**DATA FOR PROCESSING:**
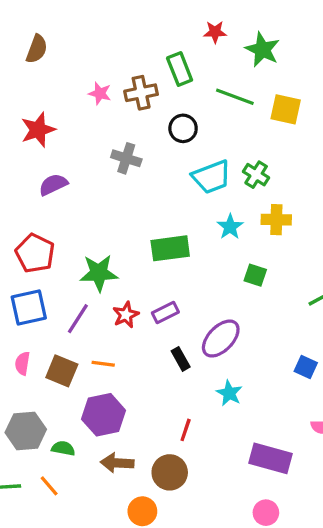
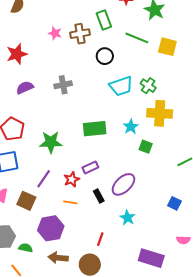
gray cross: (126, 158) -> (63, 85), moved, turned -30
yellow cross: (276, 220) -> (160, 113), size x1.4
cyan star: (230, 227) -> (131, 127), moved
red star: (126, 315) -> (72, 179), moved
purple line: (78, 319) -> (44, 179), moved
orange line: (103, 364) -> (70, 202), moved

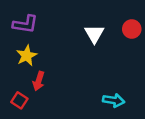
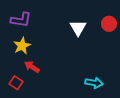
red arrow: (39, 81) -> (32, 67), turned 105

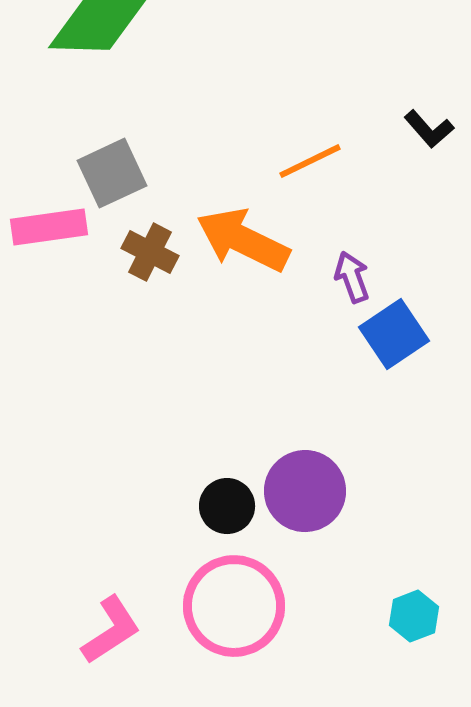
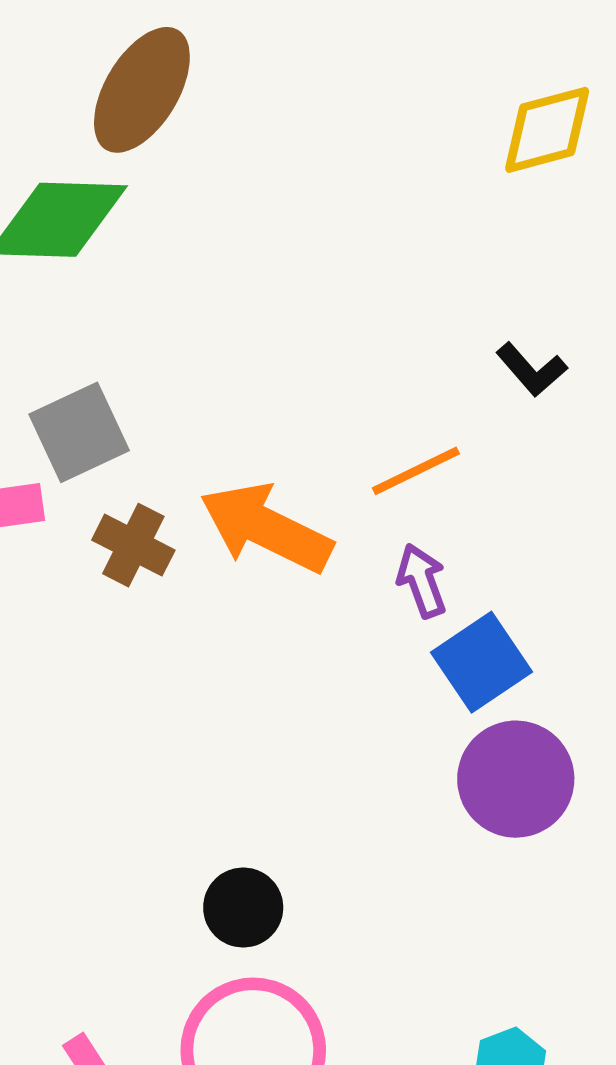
orange line: (310, 161) -> (416, 471), moved
purple circle: (305, 491) -> (516, 779), moved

**EXERCISE DETAILS:** Within the entries above, find the string "turned" and return each line that holds it.

**EXERCISE SOLUTION:**
gray cross: (126, 158) -> (63, 85), moved, turned -30
red arrow: (39, 81) -> (32, 67), turned 105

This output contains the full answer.